## TASK GOAL
Lay out every line of the material below as a numbered list, leaving out the blank lines.

Stored data entries:
----------
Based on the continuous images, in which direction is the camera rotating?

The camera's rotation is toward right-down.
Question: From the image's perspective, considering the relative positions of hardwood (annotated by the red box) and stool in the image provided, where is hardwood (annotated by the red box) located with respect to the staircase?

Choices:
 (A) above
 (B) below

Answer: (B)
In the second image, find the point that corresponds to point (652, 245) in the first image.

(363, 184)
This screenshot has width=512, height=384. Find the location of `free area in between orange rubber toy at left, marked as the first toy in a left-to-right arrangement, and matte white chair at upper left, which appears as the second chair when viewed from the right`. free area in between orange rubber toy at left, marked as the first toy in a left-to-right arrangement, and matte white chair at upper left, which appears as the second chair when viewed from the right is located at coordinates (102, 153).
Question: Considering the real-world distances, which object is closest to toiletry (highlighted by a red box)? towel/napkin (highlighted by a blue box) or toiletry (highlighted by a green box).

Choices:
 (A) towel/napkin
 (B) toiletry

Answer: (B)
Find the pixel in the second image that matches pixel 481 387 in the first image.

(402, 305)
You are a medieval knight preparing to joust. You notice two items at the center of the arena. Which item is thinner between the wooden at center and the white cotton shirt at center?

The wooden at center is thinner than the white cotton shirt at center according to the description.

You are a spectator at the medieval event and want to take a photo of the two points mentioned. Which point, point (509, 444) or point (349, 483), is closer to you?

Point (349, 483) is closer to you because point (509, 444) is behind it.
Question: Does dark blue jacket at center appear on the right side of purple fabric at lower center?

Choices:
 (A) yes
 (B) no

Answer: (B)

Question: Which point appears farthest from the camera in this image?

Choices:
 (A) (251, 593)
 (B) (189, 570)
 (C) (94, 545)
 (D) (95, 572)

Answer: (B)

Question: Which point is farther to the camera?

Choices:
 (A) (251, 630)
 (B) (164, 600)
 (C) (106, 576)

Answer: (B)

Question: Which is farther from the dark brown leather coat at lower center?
----------
## TASK OUTPUT
1. Based on the continuous images, in which direction is the camera rotating?
2. The camera's rotation is toward right-down.
3. Question: From the image's perspective, considering the relative positions of hardwood (annotated by the red box) and stool in the image provided, where is hardwood (annotated by the red box) located with respect to the staircase?
4. Choices:
5.  (A) above
6.  (B) below
7. Answer: (B)
8. In the second image, find the point that corresponds to point (652, 245) in the first image.
9. (363, 184)
10. This screenshot has width=512, height=384. Find the location of `free area in between orange rubber toy at left, marked as the first toy in a left-to-right arrangement, and matte white chair at upper left, which appears as the second chair when viewed from the right`. free area in between orange rubber toy at left, marked as the first toy in a left-to-right arrangement, and matte white chair at upper left, which appears as the second chair when viewed from the right is located at coordinates (102, 153).
11. Question: Considering the real-world distances, which object is closest to toiletry (highlighted by a red box)? towel/napkin (highlighted by a blue box) or toiletry (highlighted by a green box).
12. Choices:
13.  (A) towel/napkin
14.  (B) toiletry
15. Answer: (B)
16. Find the pixel in the second image that matches pixel 481 387 in the first image.
17. (402, 305)
18. You are a medieval knight preparing to joust. You notice two items at the center of the arena. Which item is thinner between the wooden at center and the white cotton shirt at center?
19. The wooden at center is thinner than the white cotton shirt at center according to the description.
20. You are a spectator at the medieval event and want to take a photo of the two points mentioned. Which point, point (509, 444) or point (349, 483), is closer to you?
21. Point (349, 483) is closer to you because point (509, 444) is behind it.
22. Question: Does dark blue jacket at center appear on the right side of purple fabric at lower center?
23. Choices:
24.  (A) yes
25.  (B) no
26. Answer: (B)
27. Question: Which point appears farthest from the camera in this image?
28. Choices:
29.  (A) (251, 593)
30.  (B) (189, 570)
31.  (C) (94, 545)
32.  (D) (95, 572)
33. Answer: (B)
34. Question: Which point is farther to the camera?
35. Choices:
36.  (A) (251, 630)
37.  (B) (164, 600)
38.  (C) (106, 576)
39. Answer: (B)
40. Question: Which is farther from the dark brown leather coat at lower center?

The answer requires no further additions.